| TASK TO CARRY OUT |
The reply should consist solely of the lines from the one with "purple teddy bear: 6 -> 5" through the final line of the listing, copied exactly, with no pictures.

| RECORDS TO USE |
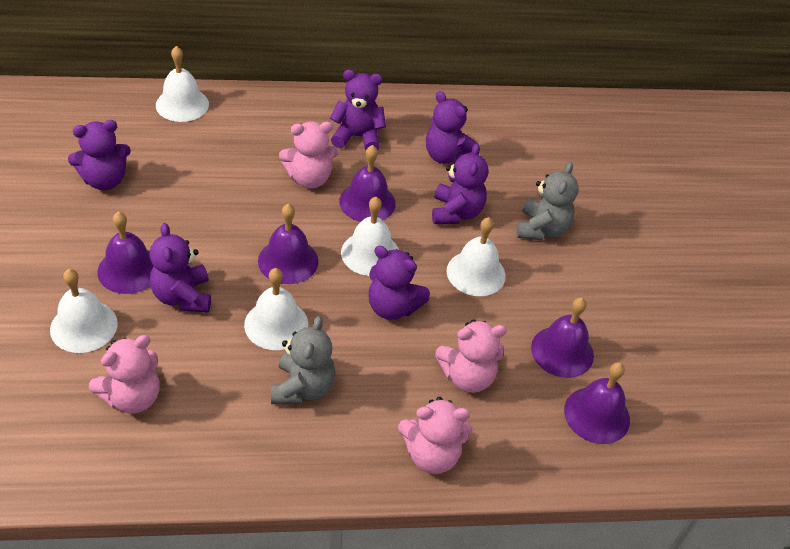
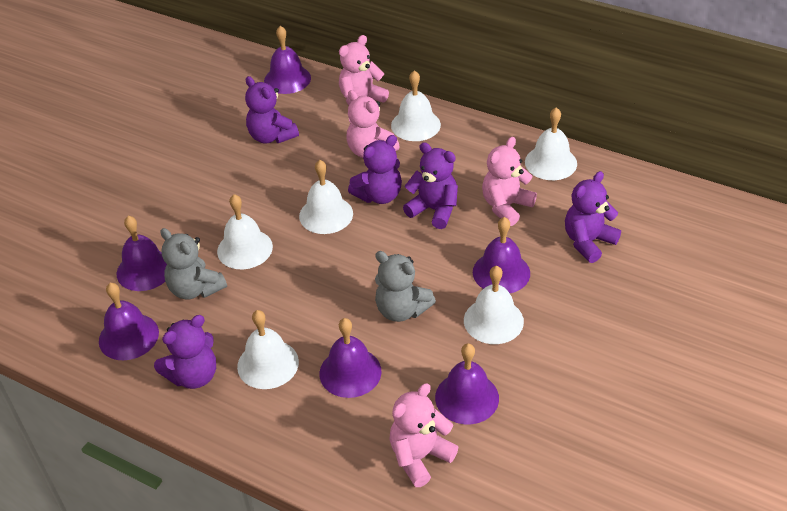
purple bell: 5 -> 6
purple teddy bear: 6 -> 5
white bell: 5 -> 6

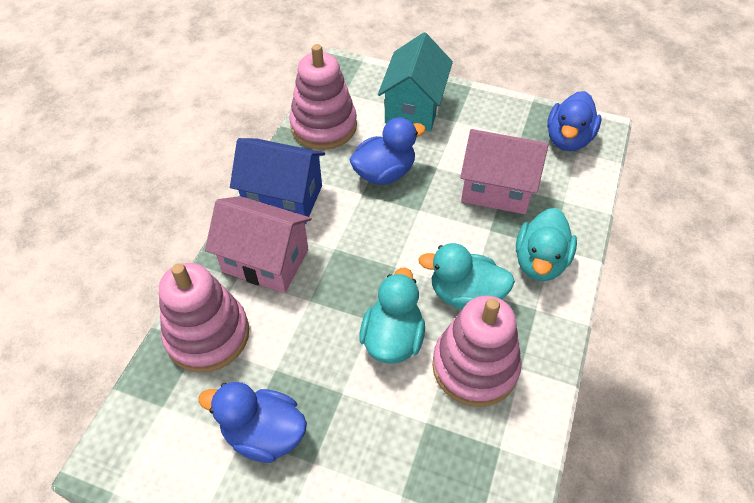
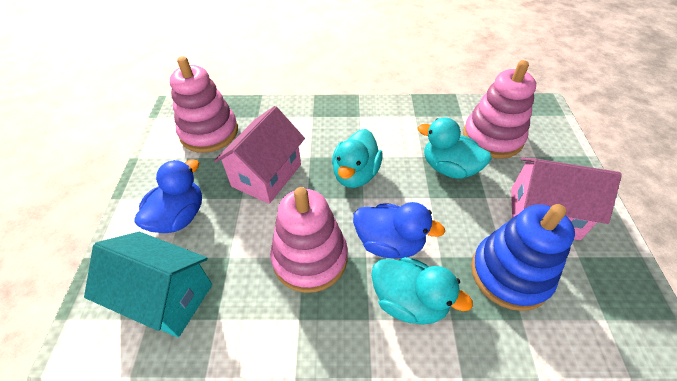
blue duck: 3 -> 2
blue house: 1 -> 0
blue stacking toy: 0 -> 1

| EXERCISE RESPONSE |
purple teddy bear: 6 -> 5
white bell: 5 -> 6

blue duck: 3 -> 2
blue house: 1 -> 0
blue stacking toy: 0 -> 1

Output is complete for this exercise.